======== Input records ========

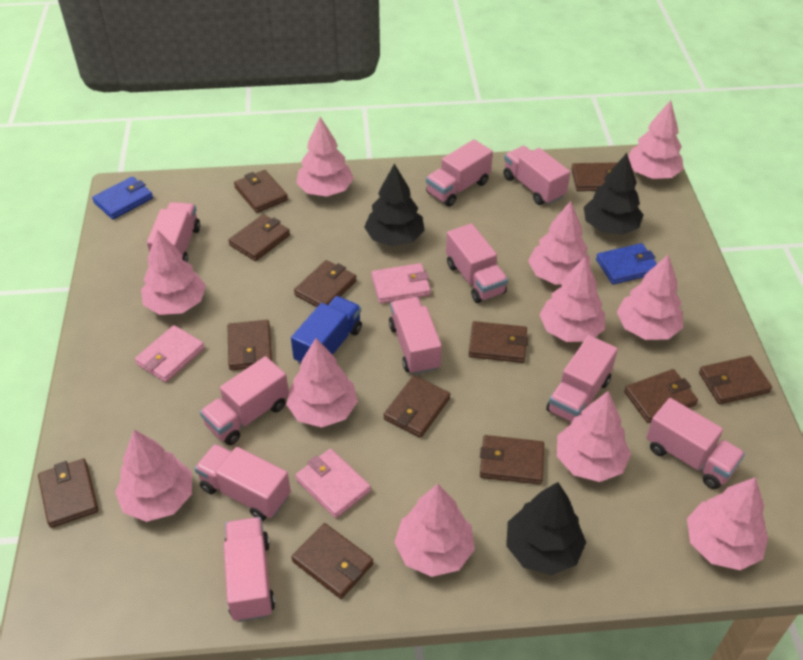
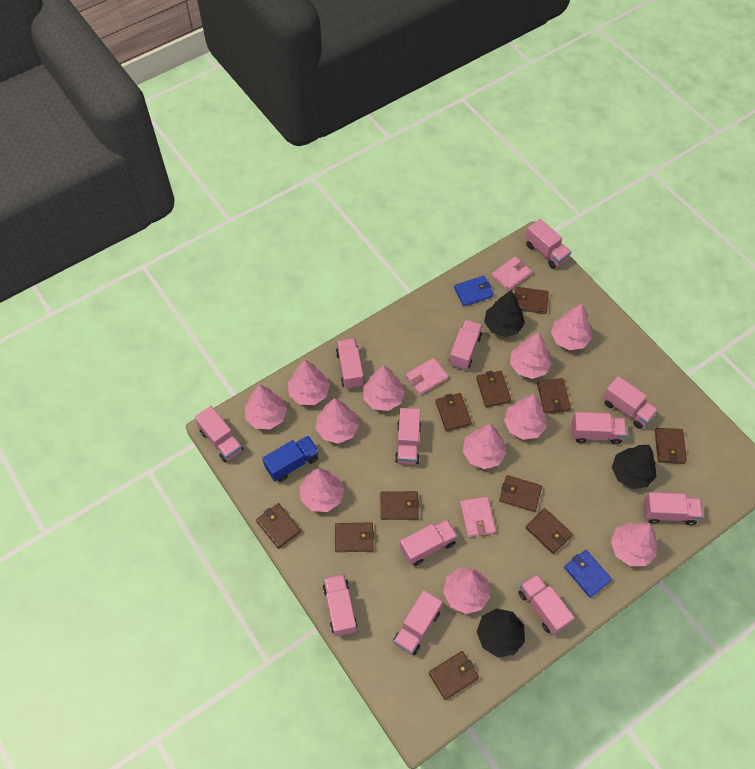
brown wallet: 12 -> 11
pink truck: 10 -> 12

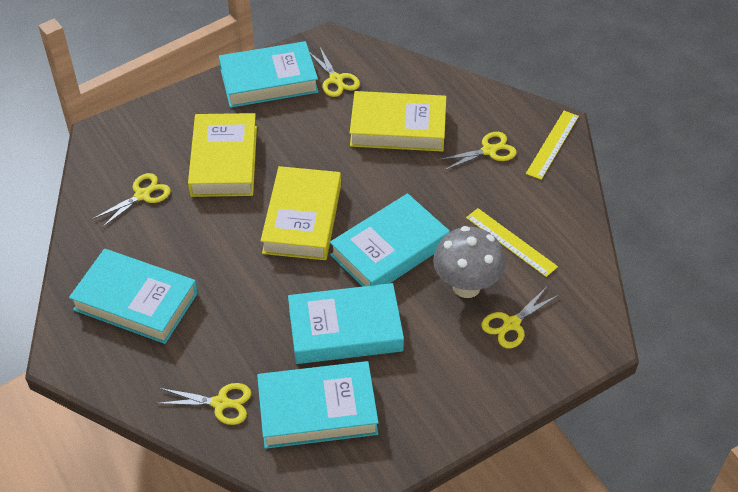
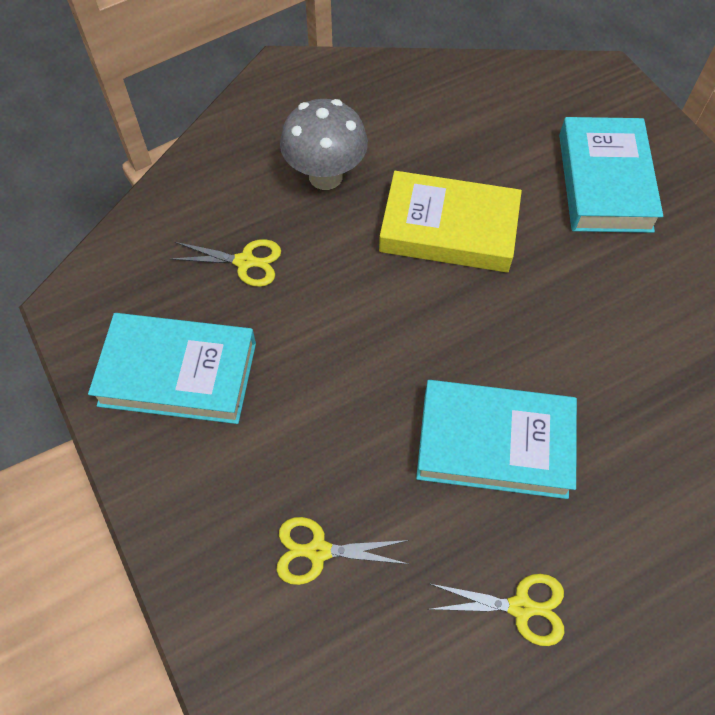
turquoise book: 5 -> 3
yellow book: 3 -> 1
yellow ruler: 2 -> 0
yellow scissors: 5 -> 3

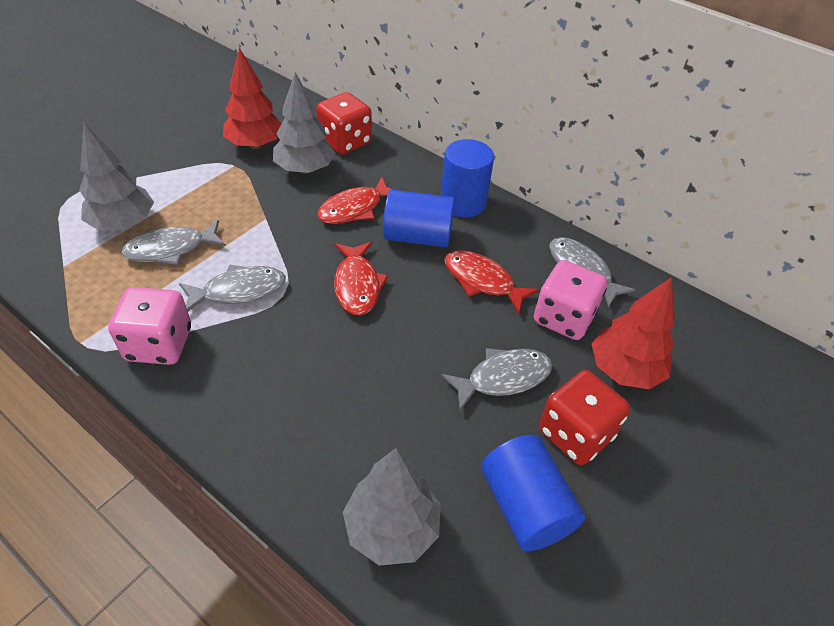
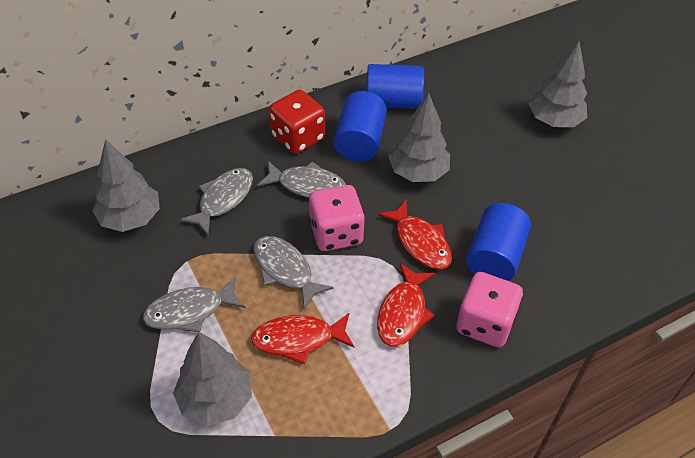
grey tree: 3 -> 4
red dice: 2 -> 1
red tree: 2 -> 0

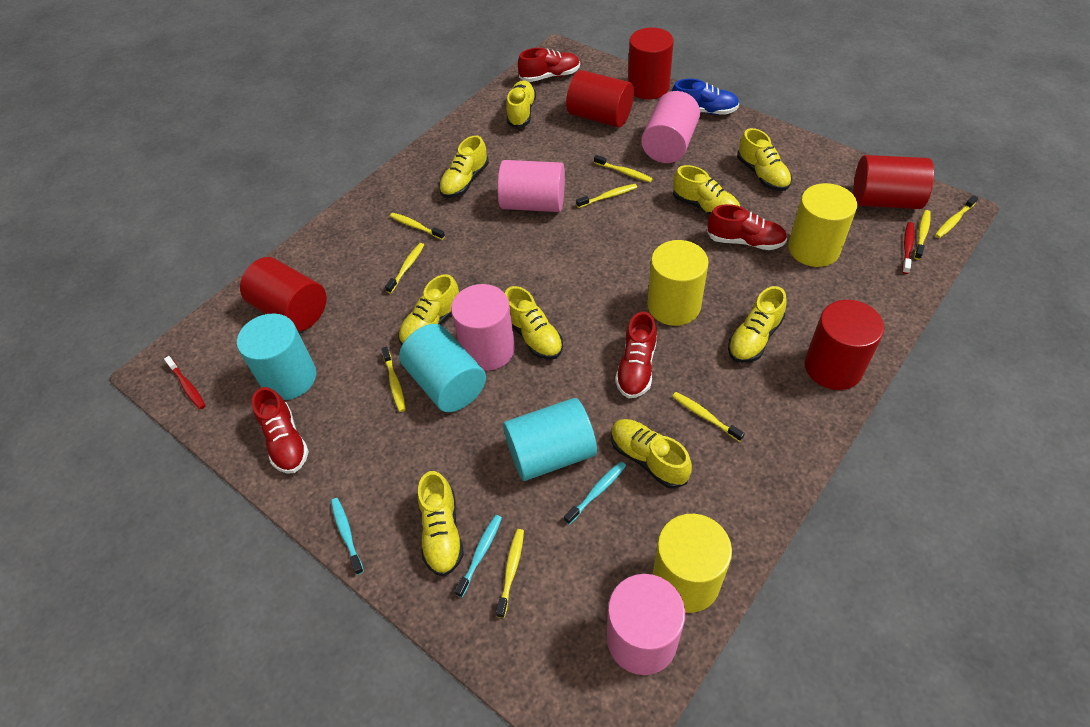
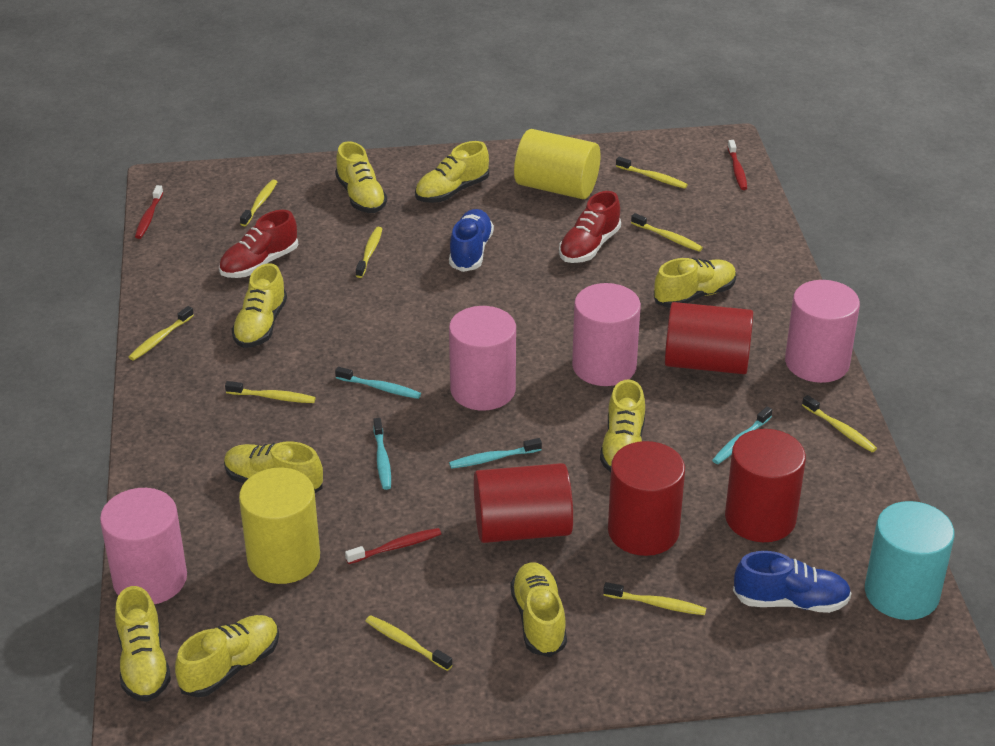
blue shoe: 1 -> 2
red cylinder: 5 -> 4
red shoe: 4 -> 2
red toothbrush: 2 -> 3
turquoise cylinder: 3 -> 1
turquoise toothbrush: 3 -> 4
yellow cylinder: 3 -> 2

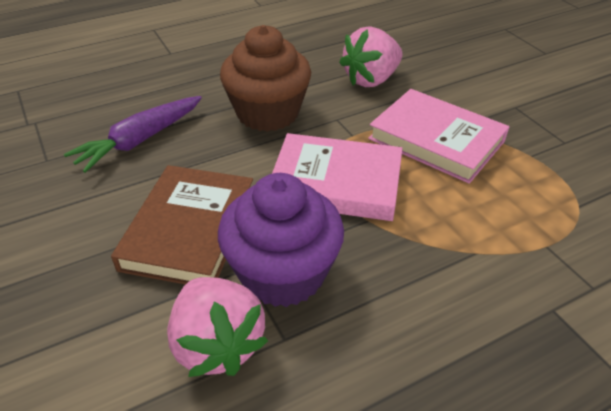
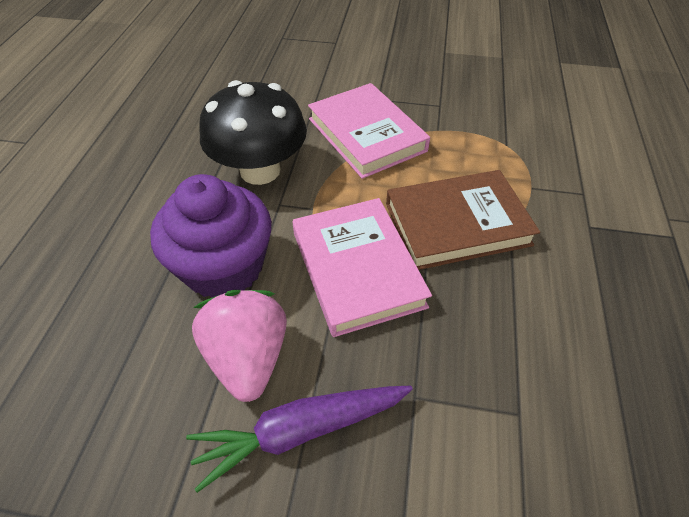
black mushroom: 0 -> 1
brown cupcake: 1 -> 0
pink strawberry: 2 -> 1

========

What needs to be done:
Set down all of the entries precisely and keep the pictures out of the copy.

Answer below:
brown wallet: 12 -> 11
pink truck: 10 -> 12

turquoise book: 5 -> 3
yellow book: 3 -> 1
yellow ruler: 2 -> 0
yellow scissors: 5 -> 3

grey tree: 3 -> 4
red dice: 2 -> 1
red tree: 2 -> 0

blue shoe: 1 -> 2
red cylinder: 5 -> 4
red shoe: 4 -> 2
red toothbrush: 2 -> 3
turquoise cylinder: 3 -> 1
turquoise toothbrush: 3 -> 4
yellow cylinder: 3 -> 2

black mushroom: 0 -> 1
brown cupcake: 1 -> 0
pink strawberry: 2 -> 1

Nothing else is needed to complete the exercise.